Task -> Scan the records for the word "pink". Report each line where it occurs.

Extracted data entries:
/---

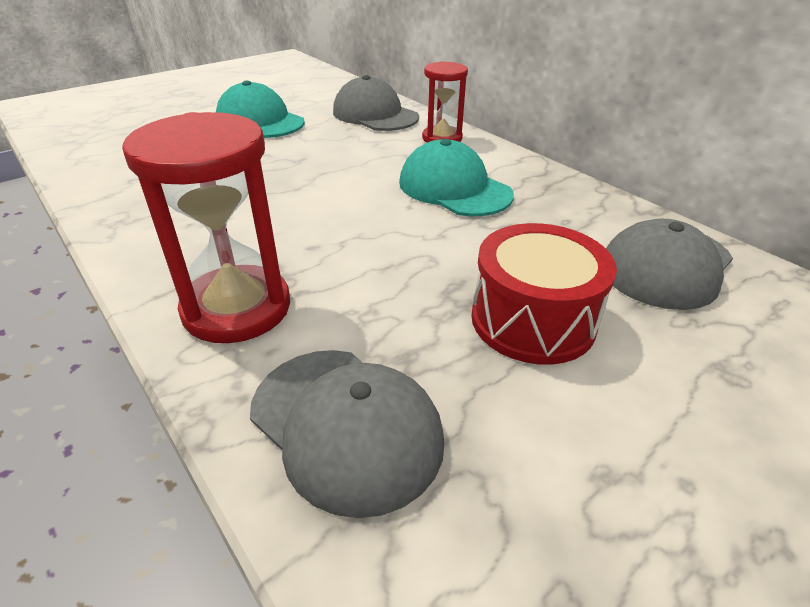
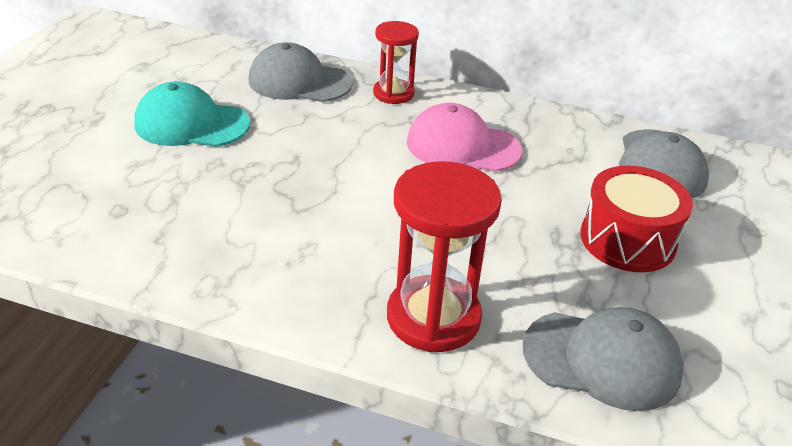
camera: 35 degrees left, 0 degrees up
(454, 188) = (462, 146): turquoise cap -> pink cap

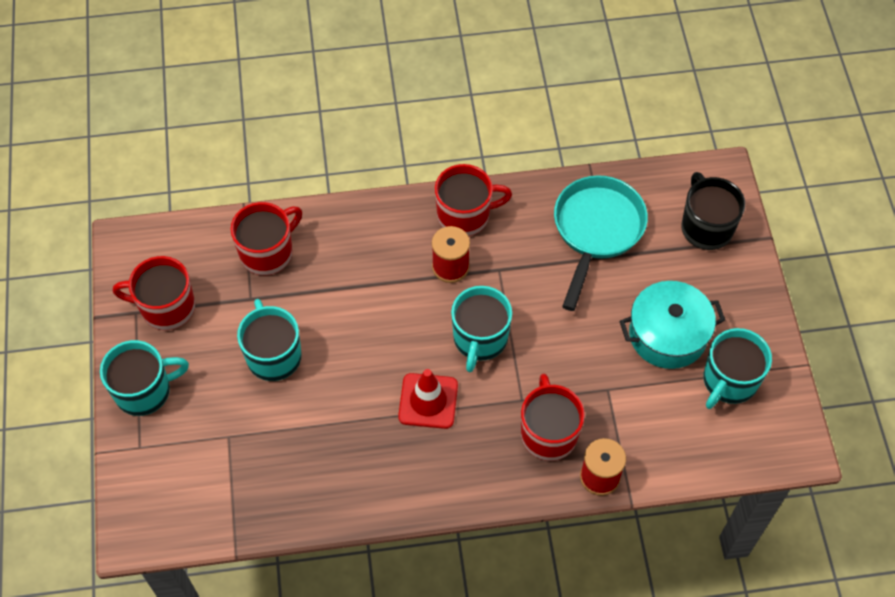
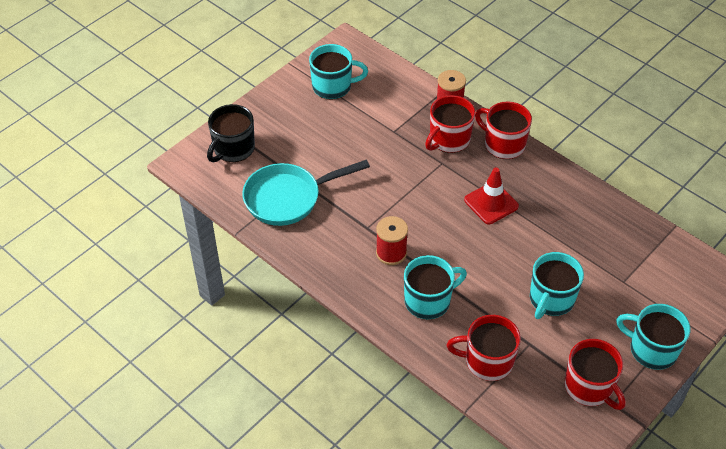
camera: 130 degrees left, 10 degrees down
(465, 215) = (344, 271): red mug -> red mug (503, 144)
(480, 339) = (425, 206): turquoise mug -> turquoise mug (428, 301)
(667, 335) = (330, 126): turquoise pot -> none

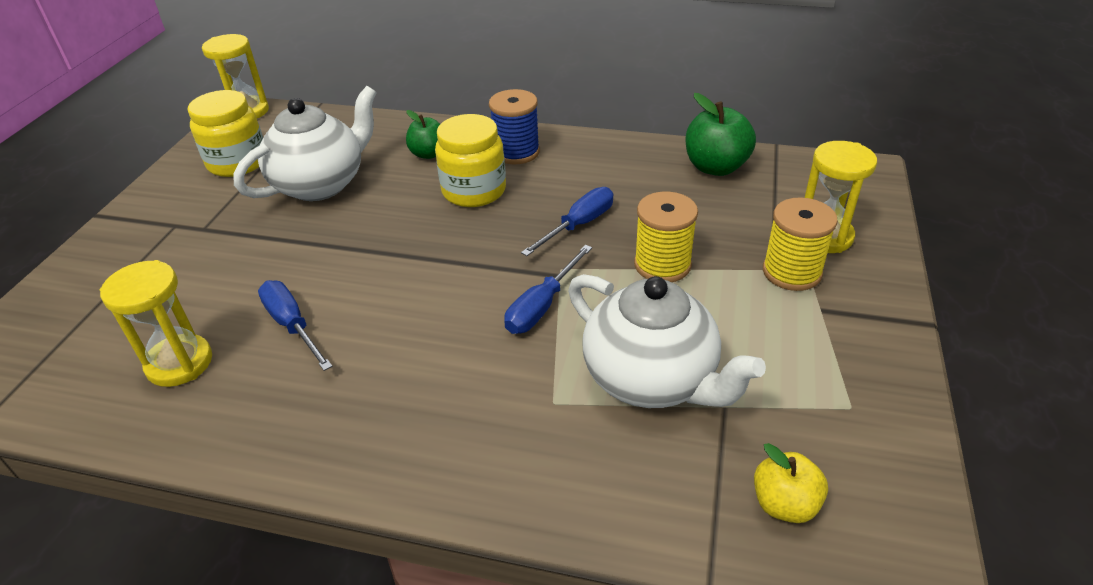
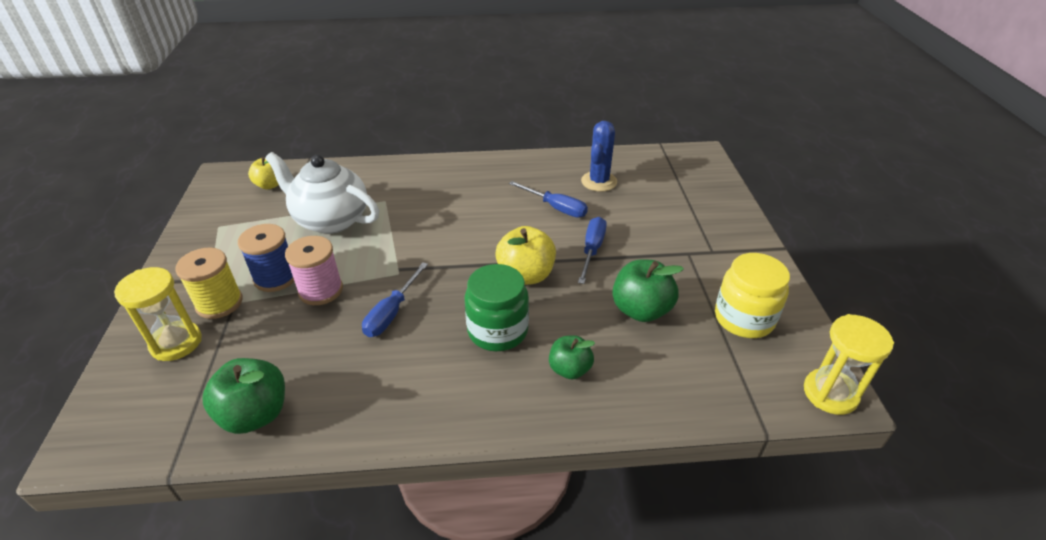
camera: 160 degrees right, 0 degrees up
(179, 363) = (599, 181): yellow hourglass -> blue cactus
(321, 184) = (641, 310): white teapot -> green apple
(408, 238) = (526, 275): none -> yellow apple
(474, 191) = (497, 330): yellow jar -> green jar
(516, 152) = (478, 391): blue spool -> blue spool (276, 277)
(542, 306) = (405, 246): blue screwdriver -> blue screwdriver (592, 250)
(662, 265) = (321, 290): yellow spool -> pink spool

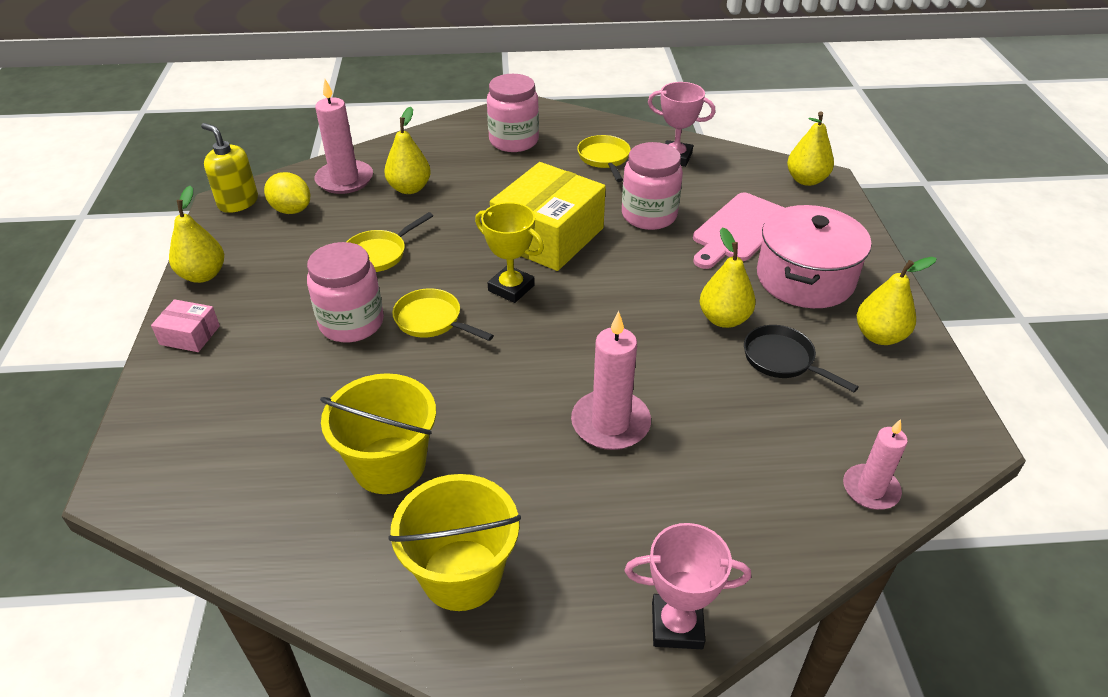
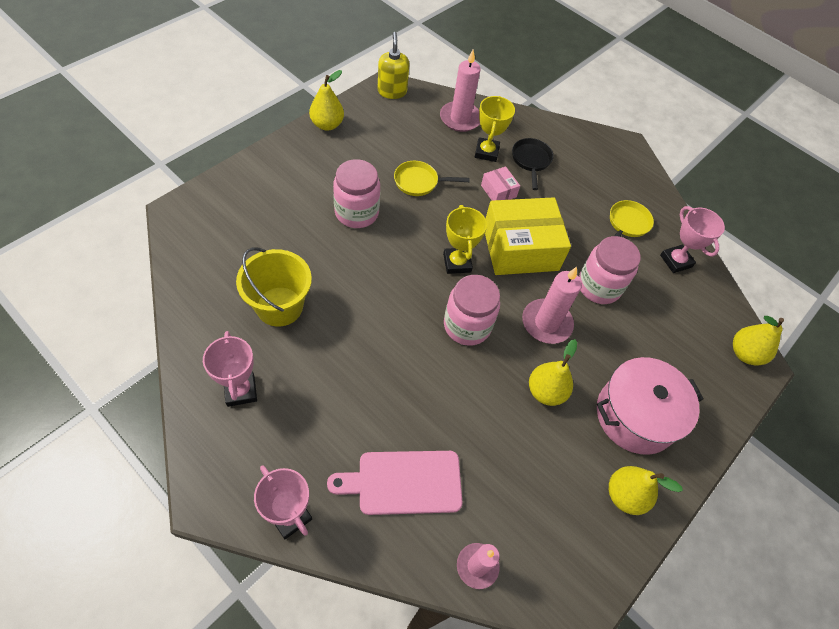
camera: 40 degrees right, 15 degrees up
(190, 335) = (284, 155): pink box -> pink box (498, 191)
(291, 210) = (411, 117): yellow lemon -> none
(409, 188) = (486, 152): yellow pear -> yellow trophy
(432, 320) = (394, 246): yellow pan -> none
(462, 574) = (240, 391): yellow bucket -> pink trophy
(514, 141) = (587, 166): pink jar -> pink jar (467, 325)
(610, 423) = (400, 388): pink candle -> pink candle (546, 323)
(739, 230) = (642, 346): pink cutting board -> pink cutting board (404, 482)
(782, 360) = (542, 448): black pan -> black pan (531, 161)

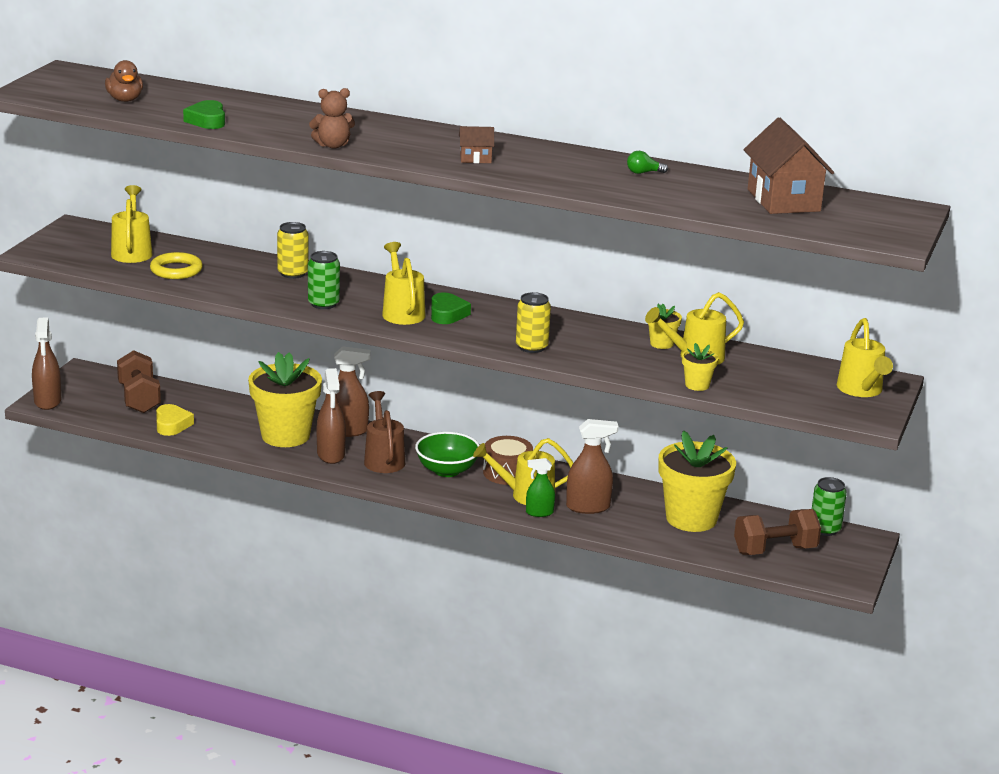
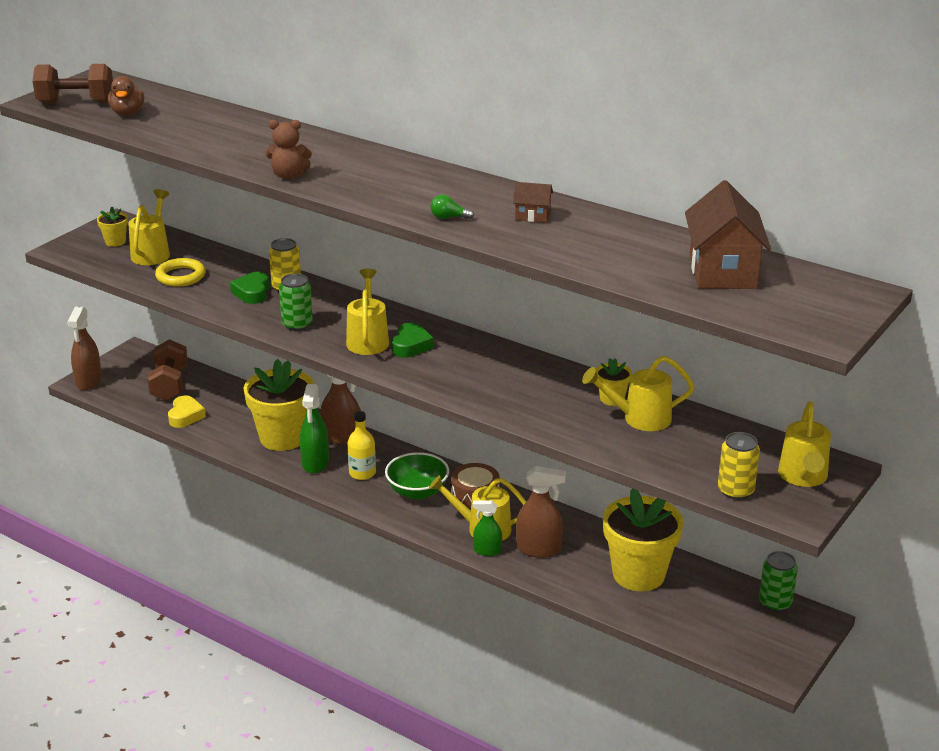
camera: 15 degrees right, 5 degrees up
(207, 120) = (187, 140): green heart -> green heart (252, 292)
(331, 454) = (315, 463): brown spray bottle -> green spray bottle
(383, 459) = (362, 473): brown watering can -> yellow bottle
(475, 158) = (422, 199): brown house -> brown house (532, 216)
(531, 347) = (476, 392): yellow can -> yellow can (735, 491)
(643, 173) = (588, 226): green light bulb -> green light bulb (449, 217)
(697, 385) = (626, 454): yellow flower pot -> yellow flower pot (115, 242)
(775, 550) = (712, 623): brown dumbbell -> brown dumbbell (76, 103)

\---

Response to this task ->
(454, 188) = (462, 146): turquoise cap -> pink cap
(662, 265) = (321, 290): yellow spool -> pink spool
(190, 335) = (284, 155): pink box -> pink box (498, 191)
(462, 574) = (240, 391): yellow bucket -> pink trophy
(514, 141) = (587, 166): pink jar -> pink jar (467, 325)
(610, 423) = (400, 388): pink candle -> pink candle (546, 323)
(739, 230) = (642, 346): pink cutting board -> pink cutting board (404, 482)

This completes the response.